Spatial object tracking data
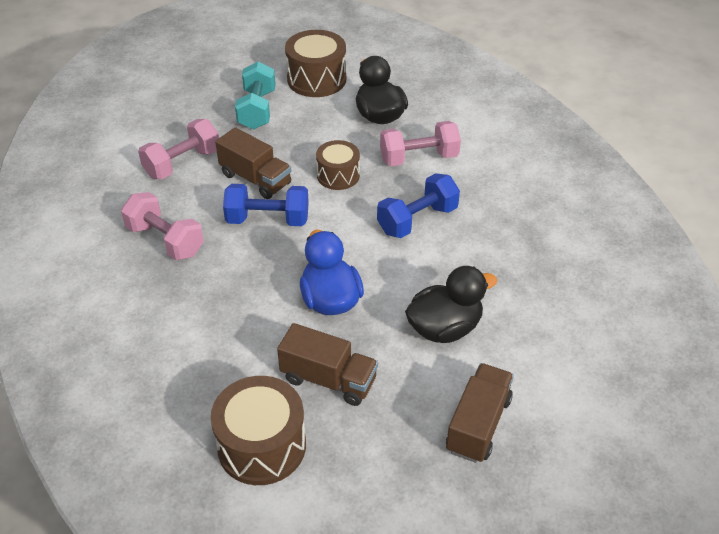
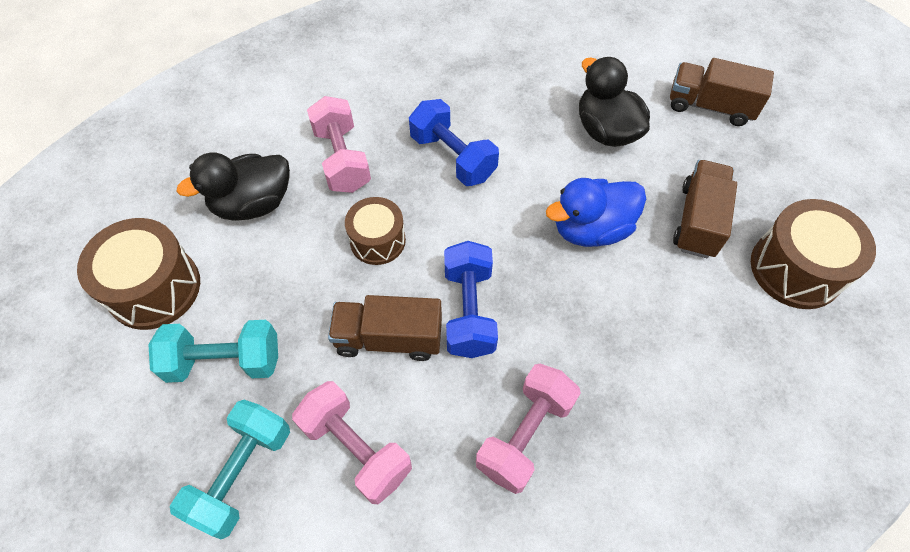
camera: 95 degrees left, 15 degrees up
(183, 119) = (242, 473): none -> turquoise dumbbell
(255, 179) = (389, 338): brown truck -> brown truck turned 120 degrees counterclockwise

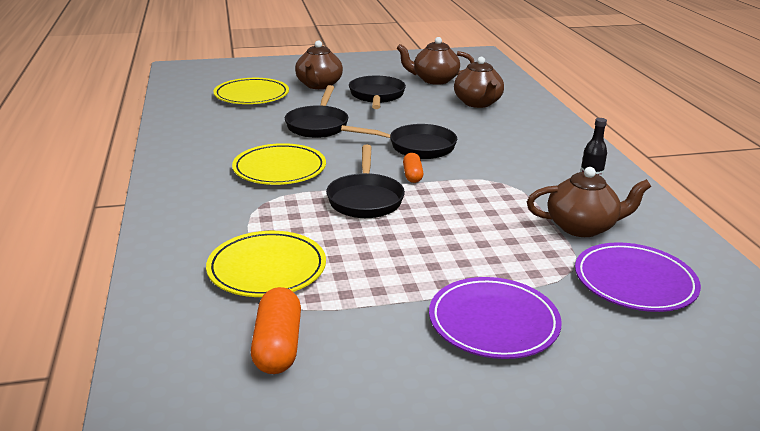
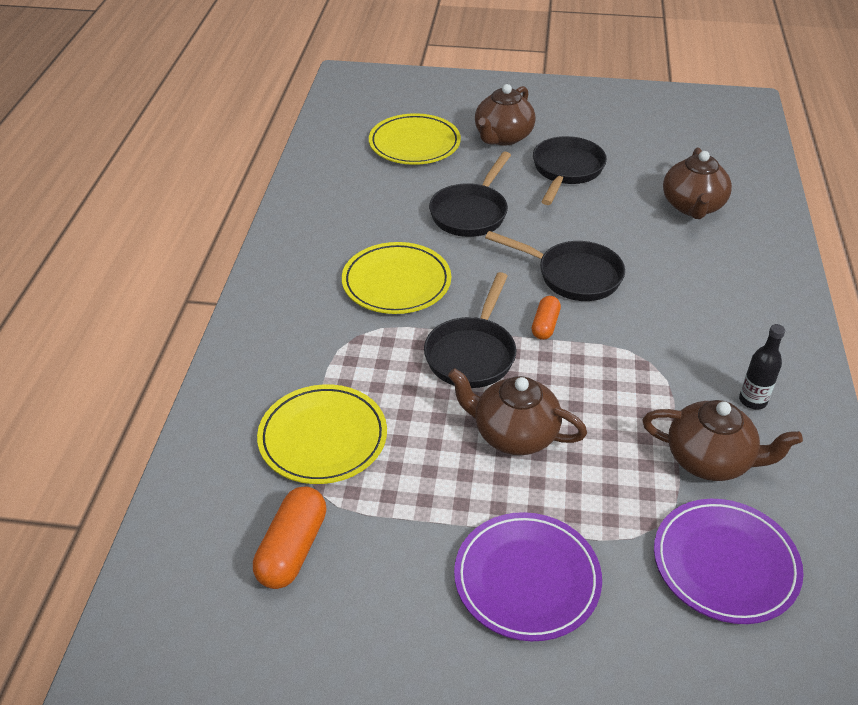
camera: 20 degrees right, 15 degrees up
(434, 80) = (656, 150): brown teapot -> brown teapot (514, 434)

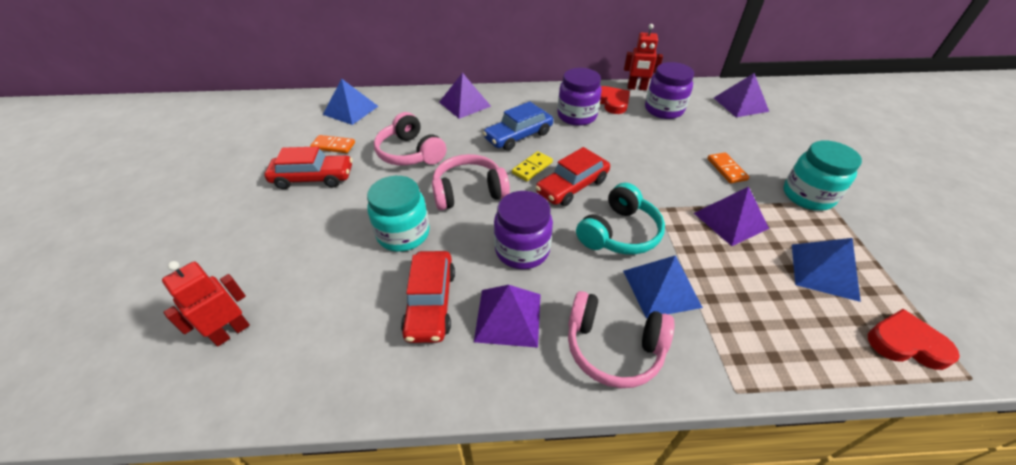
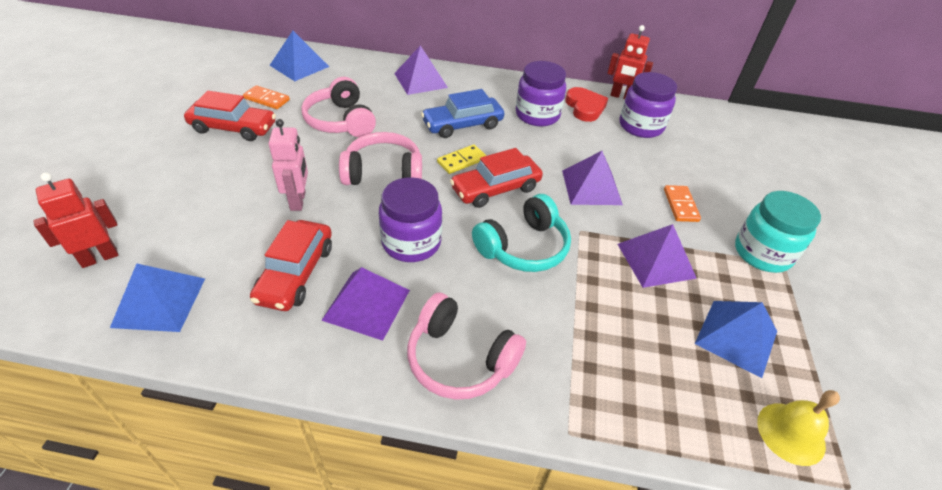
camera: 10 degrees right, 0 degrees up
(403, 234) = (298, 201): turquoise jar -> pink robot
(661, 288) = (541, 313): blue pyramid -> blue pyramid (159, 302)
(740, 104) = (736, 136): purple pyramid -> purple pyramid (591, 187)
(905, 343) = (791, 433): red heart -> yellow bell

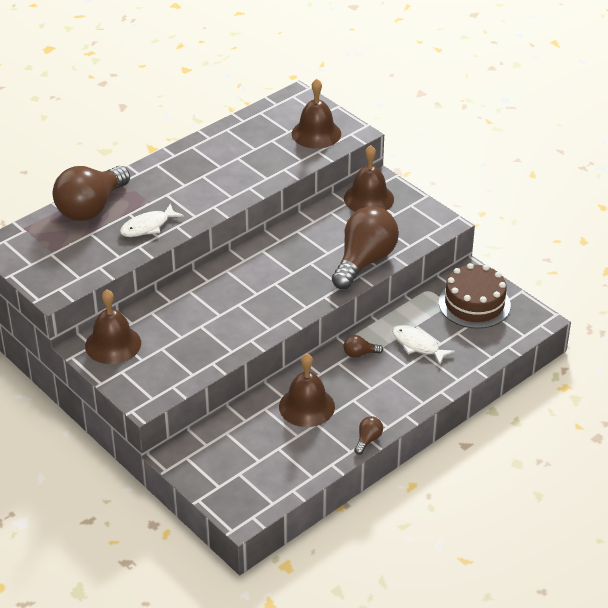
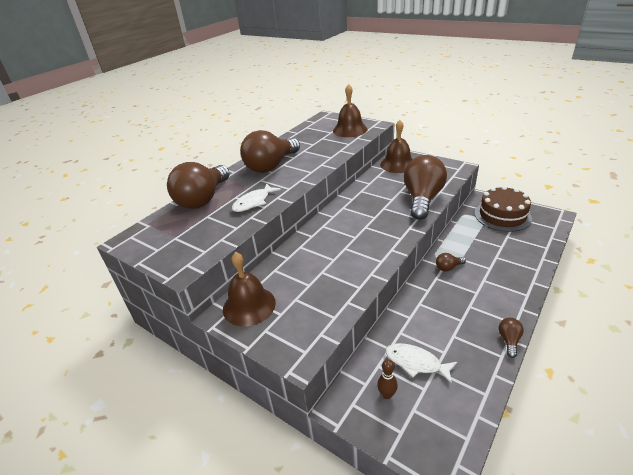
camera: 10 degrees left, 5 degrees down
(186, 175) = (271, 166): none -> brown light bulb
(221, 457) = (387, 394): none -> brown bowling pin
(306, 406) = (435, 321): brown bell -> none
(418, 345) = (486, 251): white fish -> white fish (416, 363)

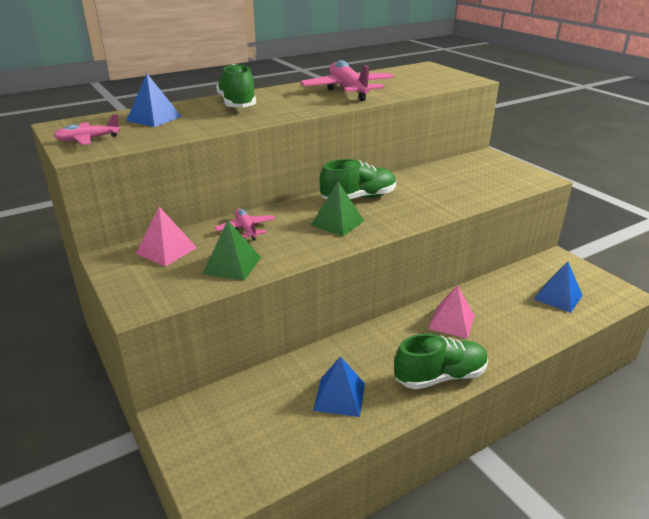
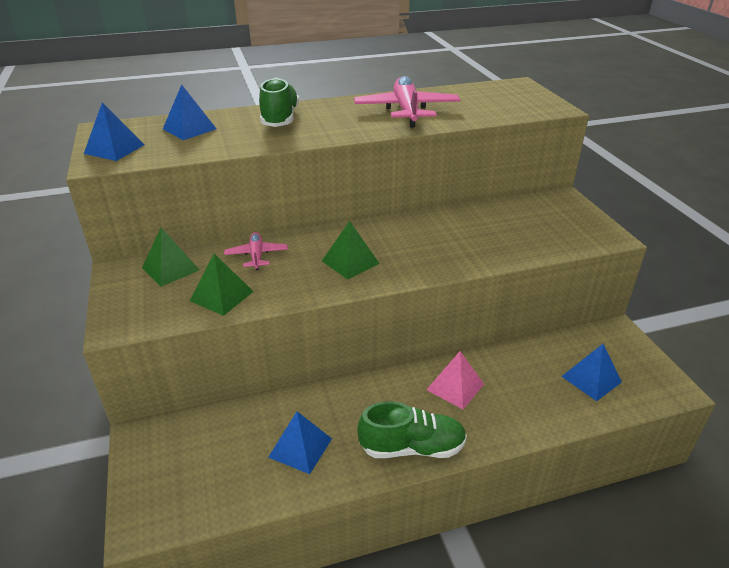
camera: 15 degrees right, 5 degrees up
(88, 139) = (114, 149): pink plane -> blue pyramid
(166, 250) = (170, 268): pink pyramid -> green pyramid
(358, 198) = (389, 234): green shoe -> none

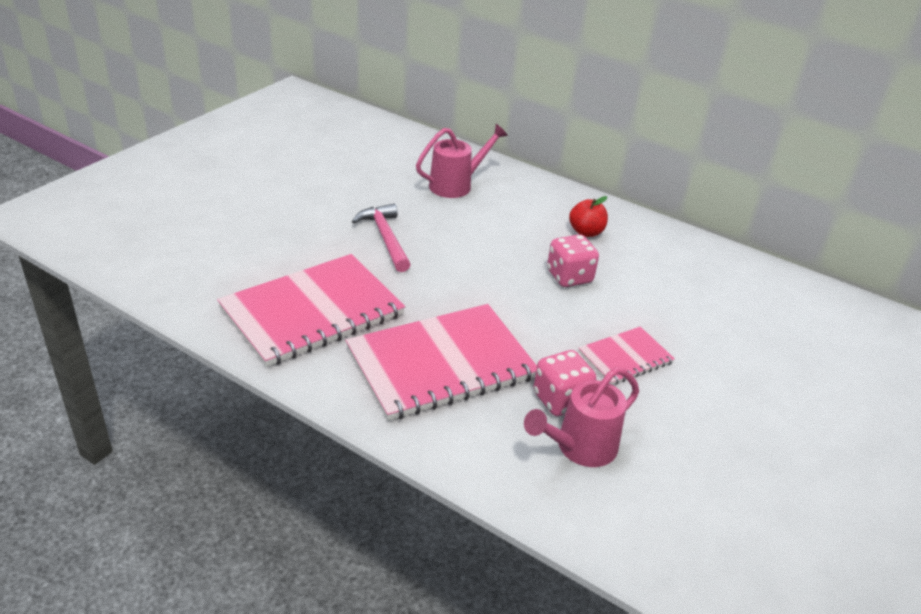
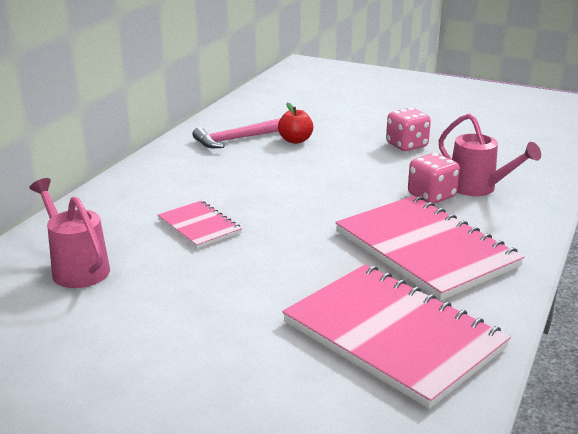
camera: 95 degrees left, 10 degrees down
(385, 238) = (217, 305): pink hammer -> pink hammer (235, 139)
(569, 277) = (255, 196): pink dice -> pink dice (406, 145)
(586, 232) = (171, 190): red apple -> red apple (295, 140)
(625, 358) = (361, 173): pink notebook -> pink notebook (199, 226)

> Task to carry out: List every line in the records above that contains the word "blue".

> Exercise answer:
(661, 288) = (541, 313): blue pyramid -> blue pyramid (159, 302)
(88, 139) = (114, 149): pink plane -> blue pyramid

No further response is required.